- _EXERCISE MATERIAL_:
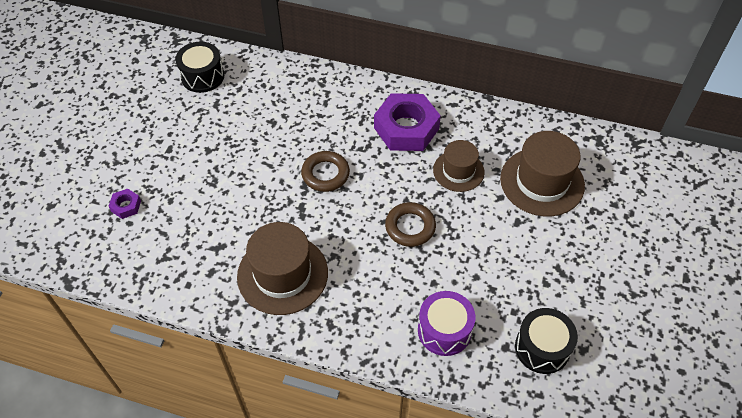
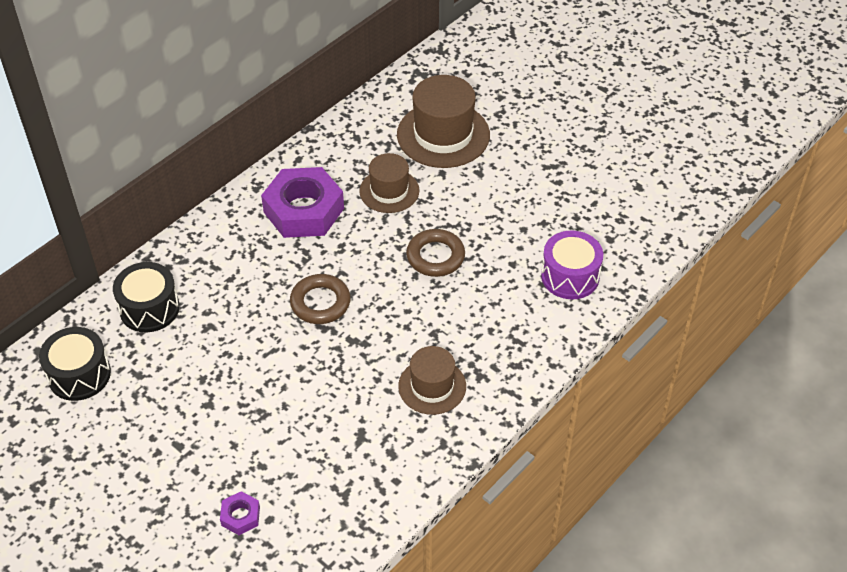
camera: 65 degrees left, 5 degrees down
(282, 274) = (432, 386): brown hat -> brown hat, size x0.62
(542, 348) = (623, 213): black drum -> black drum (149, 308)

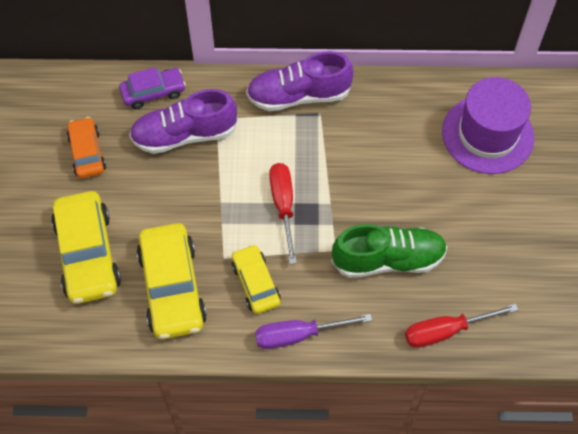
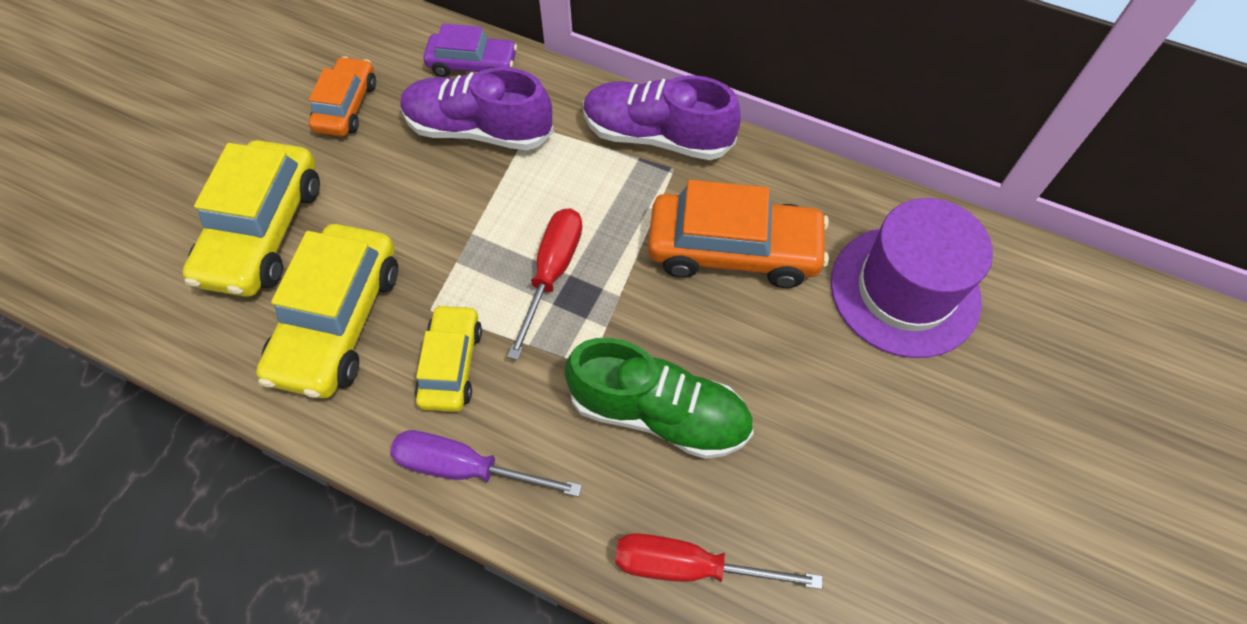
camera: 25 degrees right, 0 degrees up
(381, 149) = (733, 250): none -> orange car

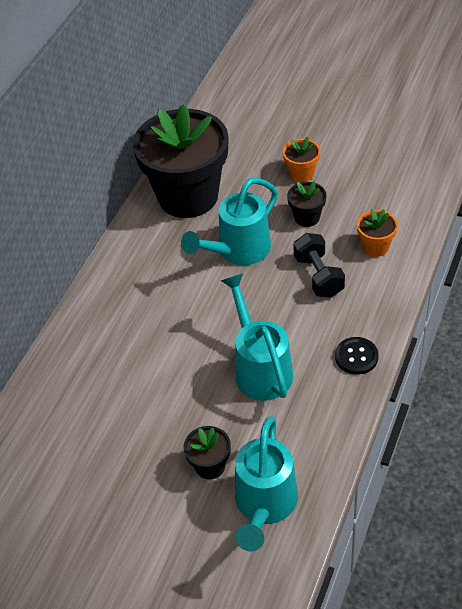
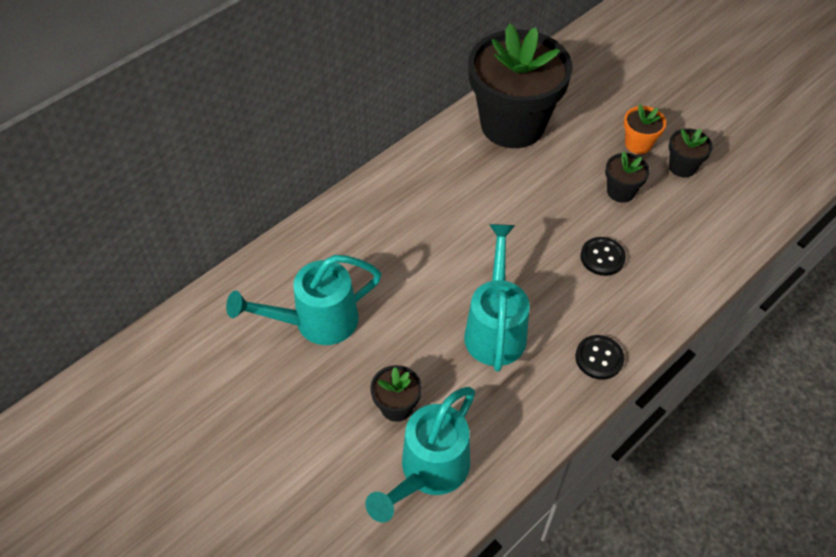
camera: 20 degrees right, 5 degrees up
(238, 251) = (534, 199): turquoise watering can -> turquoise watering can (317, 322)
(318, 276) = (602, 257): black dumbbell -> black button
(346, 179) = (682, 167): none -> black flower pot
(375, 247) = (677, 250): orange flower pot -> none

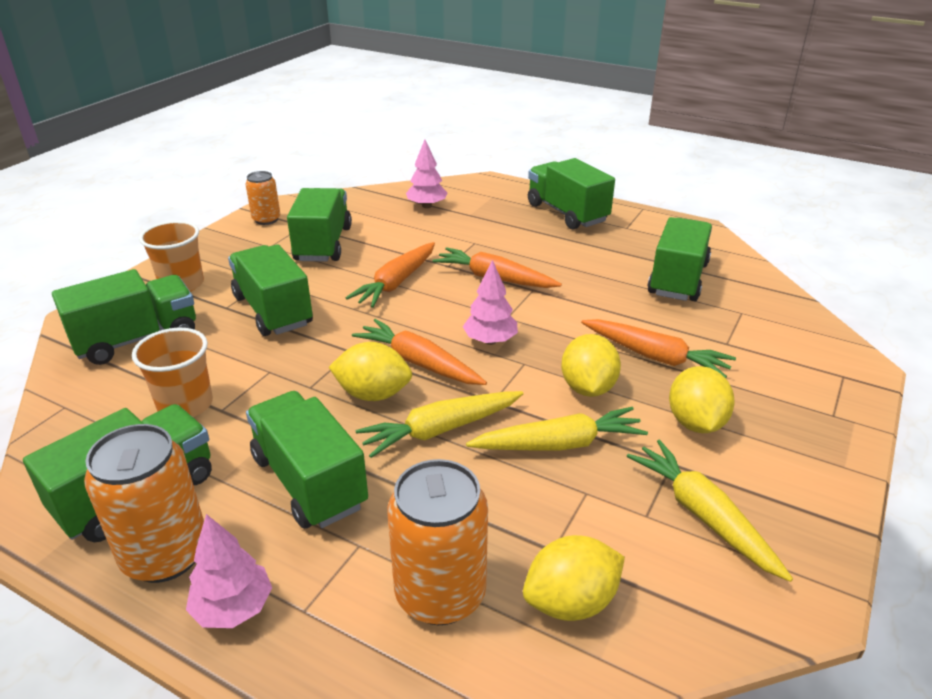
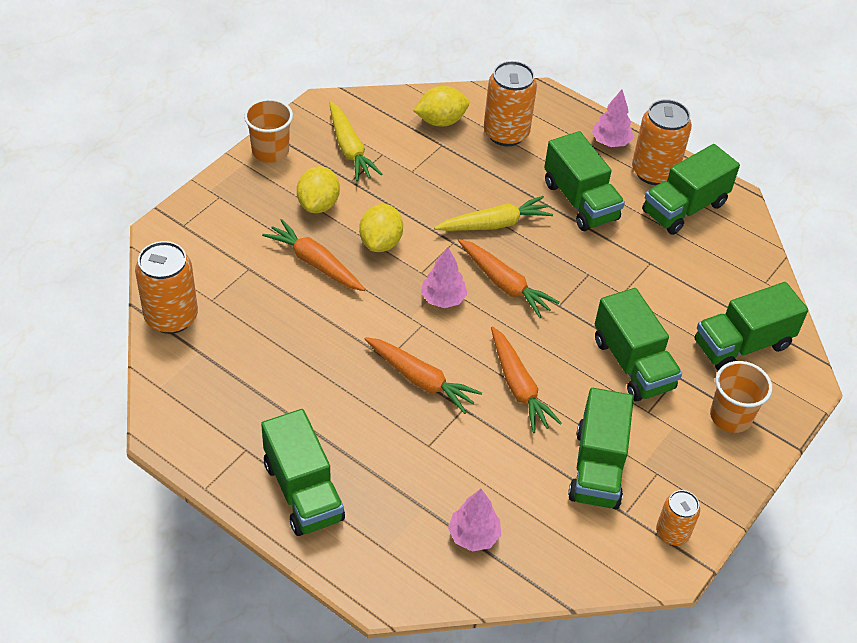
camera: 175 degrees left, 15 degrees up
(185, 405) = (677, 270): orange cup -> orange cup (270, 151)
(373, 394) = (541, 260): yellow lemon -> none
(396, 283) = (519, 387): orange carrot -> orange carrot turned 120 degrees clockwise
(559, 444) = (417, 203): yellow carrot -> none
(678, 279) = (241, 351): green truck -> none
(768, 295) = (171, 317): none -> orange can

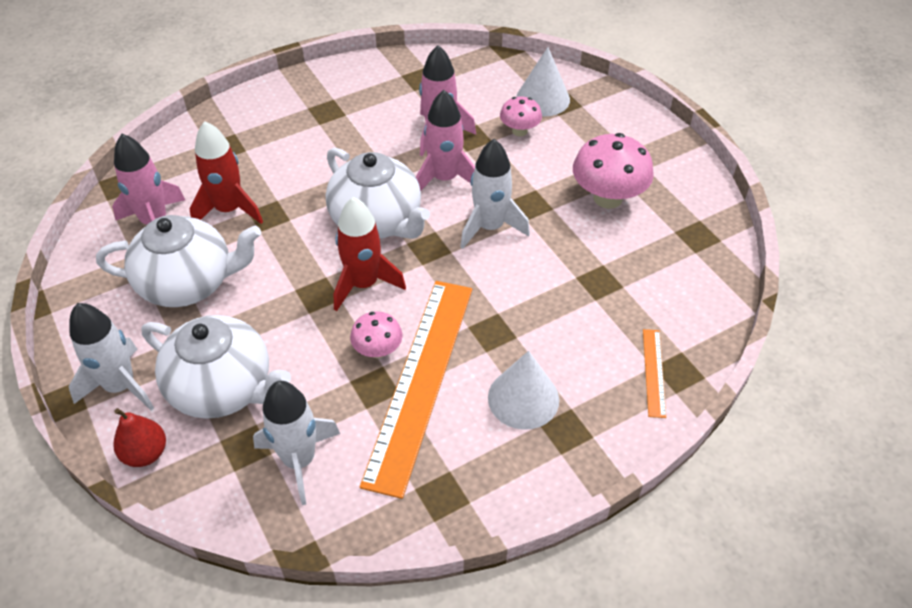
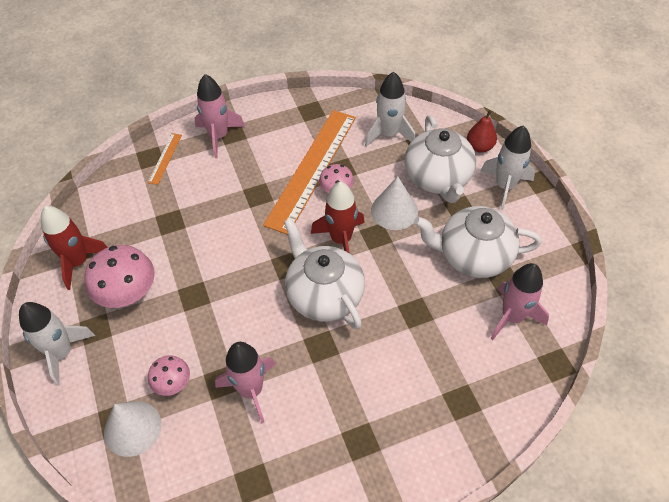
camera: 170 degrees left, 5 degrees up
(223, 388) = (438, 178): white teapot -> white teapot turned 135 degrees counterclockwise
(229, 210) = (450, 322): red rocket -> red rocket (78, 262)
(444, 178) = (259, 333): pink rocket -> pink rocket (219, 136)
(490, 227) = (234, 277): white rocket -> white rocket (62, 353)
(523, 398) = (251, 152): white cone -> white cone (394, 211)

- _THE TASK_: Please copy each line of the material that contains the word "left".

- _RESPONSE AREA_:
camera: 65 degrees left, 5 degrees down
camera: 175 degrees left, 15 degrees up
camera: 170 degrees left, 5 degrees up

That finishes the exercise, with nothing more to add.